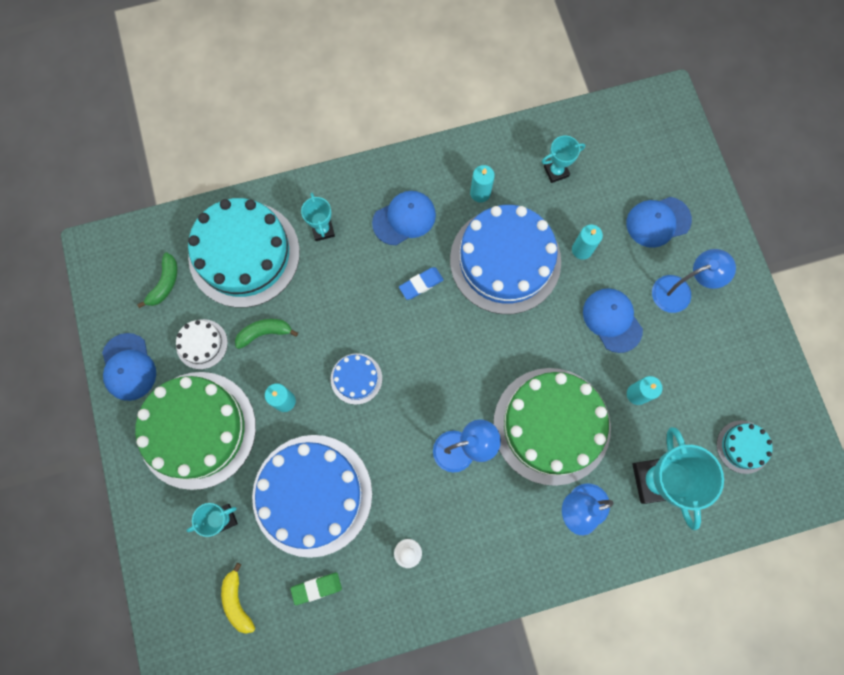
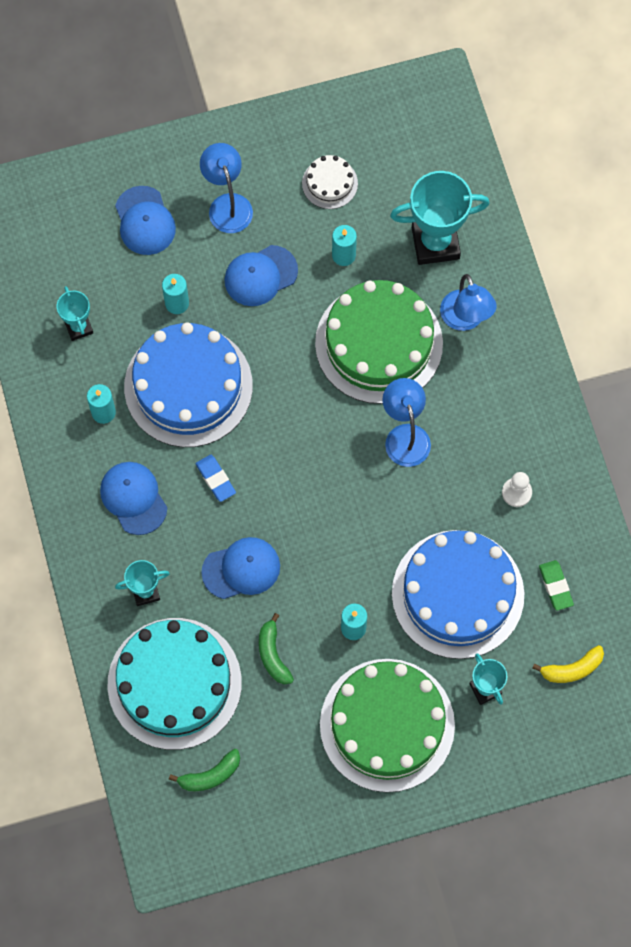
camera: 90 degrees left, 5 degrees down
(128, 367) = (313, 810): blue cap -> blue cap (241, 569)
(165, 283) = (210, 775): green banana -> green banana turned 135 degrees clockwise
(202, 344) = (286, 726): white cake -> white cake (329, 183)
(356, 378) = (327, 549): blue cake -> none
(743, 447) = (399, 156): turquoise cake -> none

AIM OF THE TASK – Please restate word for word only the lines running from the line that contains "(356, 378) = (327, 549): blue cake -> none" to the final line of the listing above.

TASK SOLUTION –
(356, 378) = (327, 549): blue cake -> none
(743, 447) = (399, 156): turquoise cake -> none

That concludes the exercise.